About this task: Please repeat the entries word for word and keep the images out.

■ ■ ■ ■ ■

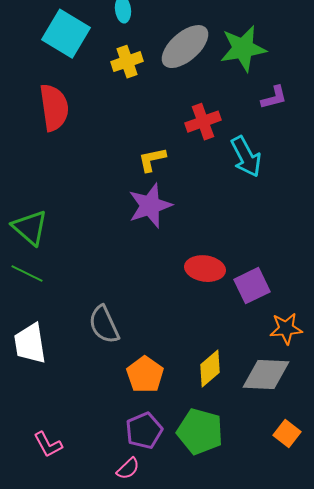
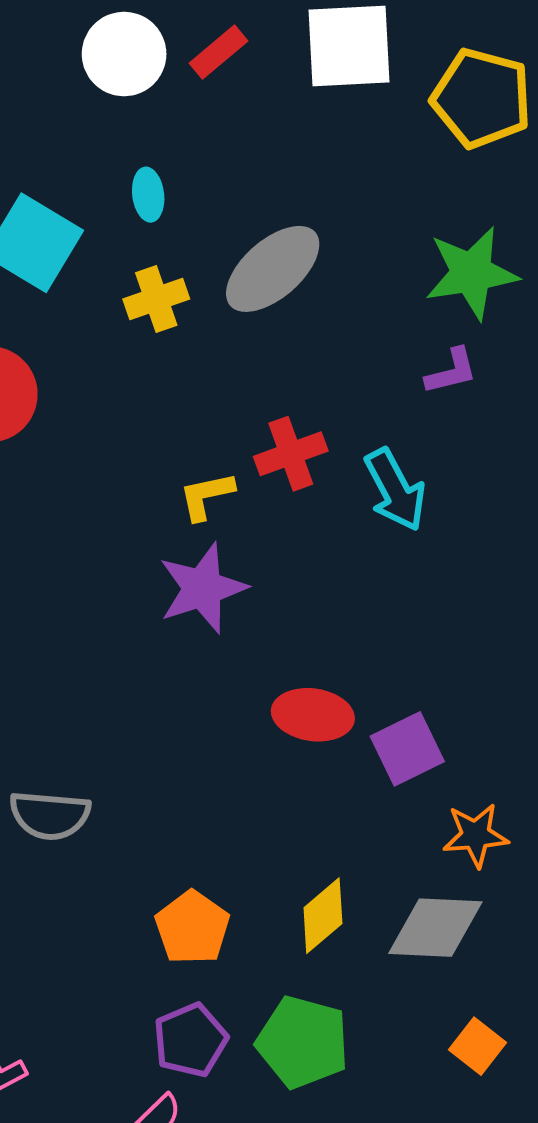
green star: (243, 49) -> (472, 273), moved
red cross: (203, 122) -> (291, 454), moved
gray semicircle: (104, 325) -> (50, 815), moved, turned -60

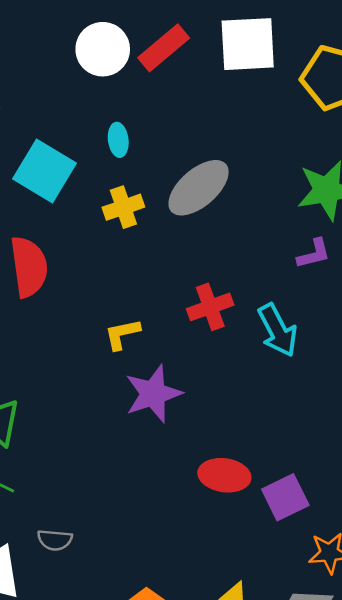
red rectangle: (218, 52) -> (164, 48), size x1.4
yellow L-shape: (206, 496) -> (122, 334), moved
gray semicircle: (50, 815) -> (55, 540), size x0.7

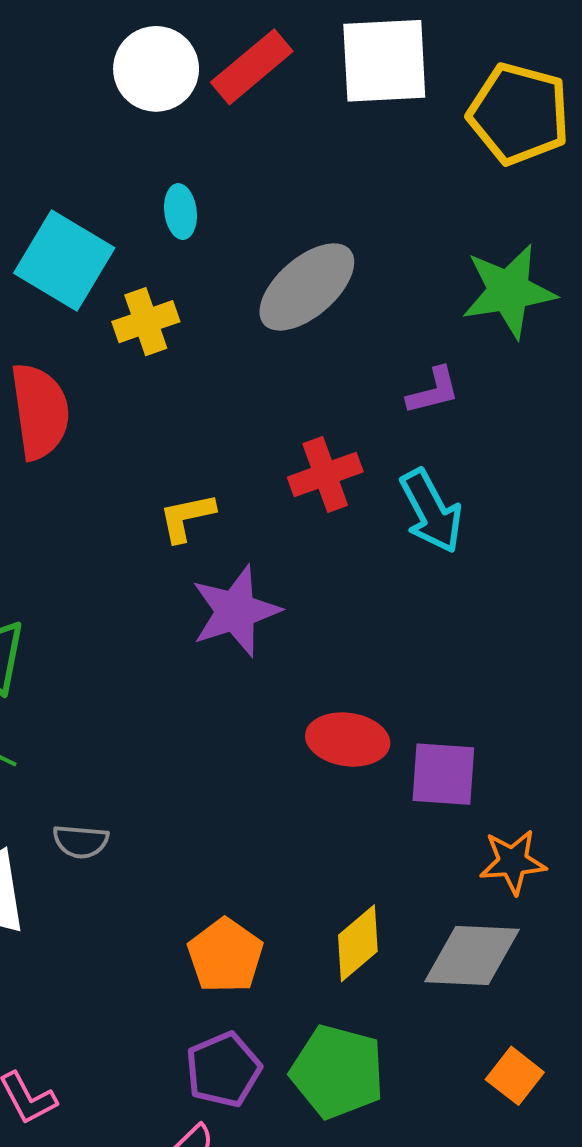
yellow cross: (123, 207) -> (146, 322), moved
purple L-shape: (314, 254) -> (433, 391), moved
purple square: (285, 497) -> (443, 774), turned 30

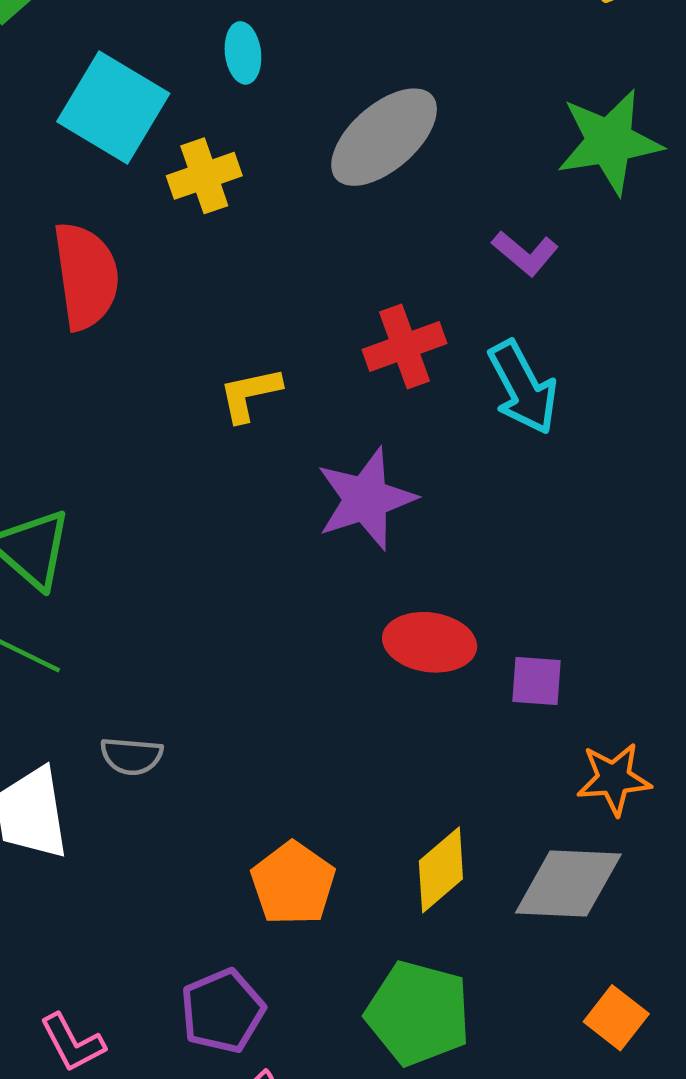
purple L-shape: (433, 391) -> (525, 253), turned 54
purple star: (236, 611) -> (366, 499), moved
purple square: (443, 774) -> (537, 681), size x0.7
purple pentagon: (223, 1070) -> (222, 1011), moved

■ ■ ■ ■ ■

Task solution:
green star: (243, 49) -> (472, 273), moved
red cross: (203, 122) -> (291, 454), moved
gray semicircle: (104, 325) -> (50, 815), moved, turned -60

red rectangle: (218, 52) -> (164, 48), size x1.4
yellow L-shape: (206, 496) -> (122, 334), moved
gray semicircle: (50, 815) -> (55, 540), size x0.7

yellow cross: (123, 207) -> (146, 322), moved
purple L-shape: (314, 254) -> (433, 391), moved
purple square: (285, 497) -> (443, 774), turned 30

purple L-shape: (433, 391) -> (525, 253), turned 54
purple star: (236, 611) -> (366, 499), moved
purple square: (443, 774) -> (537, 681), size x0.7
purple pentagon: (223, 1070) -> (222, 1011), moved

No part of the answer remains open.